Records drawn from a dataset
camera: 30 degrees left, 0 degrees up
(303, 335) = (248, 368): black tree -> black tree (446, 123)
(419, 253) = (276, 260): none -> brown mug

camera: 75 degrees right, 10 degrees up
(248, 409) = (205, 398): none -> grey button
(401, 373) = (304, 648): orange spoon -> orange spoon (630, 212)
==
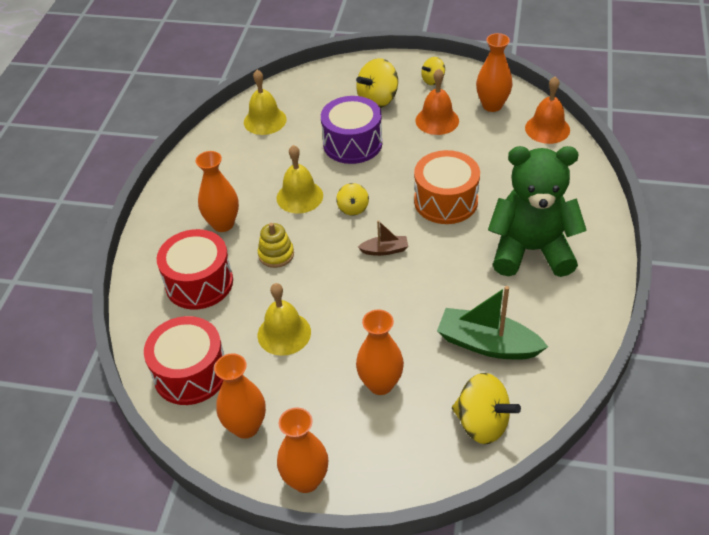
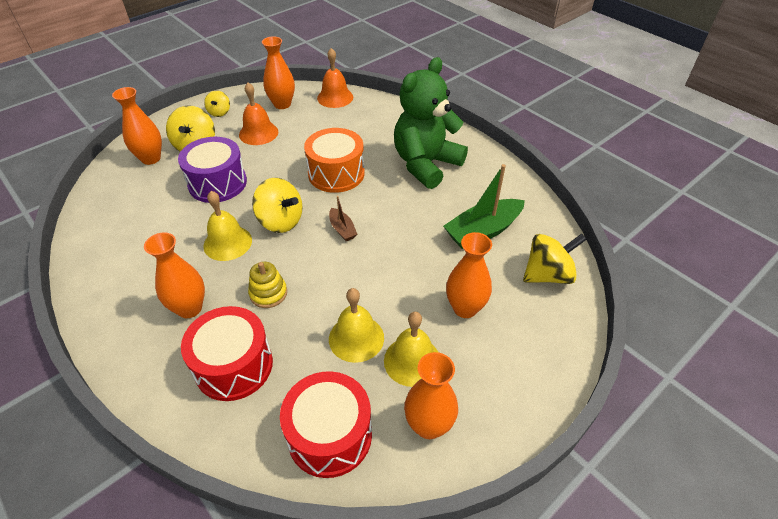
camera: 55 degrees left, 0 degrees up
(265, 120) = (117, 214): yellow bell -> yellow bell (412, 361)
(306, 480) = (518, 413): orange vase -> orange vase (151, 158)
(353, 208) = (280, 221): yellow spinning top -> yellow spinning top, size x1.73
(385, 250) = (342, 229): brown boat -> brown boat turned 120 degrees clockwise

What is needed: Filter the entries down to the lines with the word "orange" in them, and copy those lines.

Written response:
(401, 373) = (304, 648): orange spoon -> orange spoon (630, 212)
(306, 480) = (518, 413): orange vase -> orange vase (151, 158)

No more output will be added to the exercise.